* Extracted information
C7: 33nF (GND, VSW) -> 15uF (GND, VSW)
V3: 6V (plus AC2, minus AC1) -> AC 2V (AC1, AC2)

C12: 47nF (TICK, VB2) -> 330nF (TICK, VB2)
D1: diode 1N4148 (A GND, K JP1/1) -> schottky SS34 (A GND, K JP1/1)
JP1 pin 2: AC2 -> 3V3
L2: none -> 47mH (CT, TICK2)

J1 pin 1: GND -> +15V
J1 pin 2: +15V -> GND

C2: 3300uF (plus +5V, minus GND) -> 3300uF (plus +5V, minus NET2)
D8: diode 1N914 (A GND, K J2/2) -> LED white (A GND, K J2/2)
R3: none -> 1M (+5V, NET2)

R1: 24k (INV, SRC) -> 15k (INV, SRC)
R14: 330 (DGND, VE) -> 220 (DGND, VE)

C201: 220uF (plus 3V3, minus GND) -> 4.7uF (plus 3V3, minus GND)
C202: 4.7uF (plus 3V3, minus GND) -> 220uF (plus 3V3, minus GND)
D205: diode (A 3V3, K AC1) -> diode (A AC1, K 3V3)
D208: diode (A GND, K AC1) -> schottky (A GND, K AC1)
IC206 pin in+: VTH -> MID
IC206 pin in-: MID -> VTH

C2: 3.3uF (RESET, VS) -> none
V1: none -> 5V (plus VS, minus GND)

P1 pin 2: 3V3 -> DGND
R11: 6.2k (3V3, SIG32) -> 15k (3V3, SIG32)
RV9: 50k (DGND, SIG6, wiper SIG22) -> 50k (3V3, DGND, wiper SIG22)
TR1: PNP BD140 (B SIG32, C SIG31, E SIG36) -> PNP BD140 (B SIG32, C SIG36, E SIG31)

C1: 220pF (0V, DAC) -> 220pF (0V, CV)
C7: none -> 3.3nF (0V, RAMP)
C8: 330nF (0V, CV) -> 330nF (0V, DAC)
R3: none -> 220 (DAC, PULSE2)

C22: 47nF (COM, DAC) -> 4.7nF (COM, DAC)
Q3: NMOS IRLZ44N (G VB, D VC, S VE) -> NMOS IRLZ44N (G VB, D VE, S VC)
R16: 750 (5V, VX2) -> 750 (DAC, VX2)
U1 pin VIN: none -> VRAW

* Your task
Print exactly the lines from the one containing "TR1: PNP BD140" through the last line of the records above, both included.

* Task response
TR1: PNP BD140 (B SIG32, C SIG31, E SIG36) -> PNP BD140 (B SIG32, C SIG36, E SIG31)

C1: 220pF (0V, DAC) -> 220pF (0V, CV)
C7: none -> 3.3nF (0V, RAMP)
C8: 330nF (0V, CV) -> 330nF (0V, DAC)
R3: none -> 220 (DAC, PULSE2)

C22: 47nF (COM, DAC) -> 4.7nF (COM, DAC)
Q3: NMOS IRLZ44N (G VB, D VC, S VE) -> NMOS IRLZ44N (G VB, D VE, S VC)
R16: 750 (5V, VX2) -> 750 (DAC, VX2)
U1 pin VIN: none -> VRAW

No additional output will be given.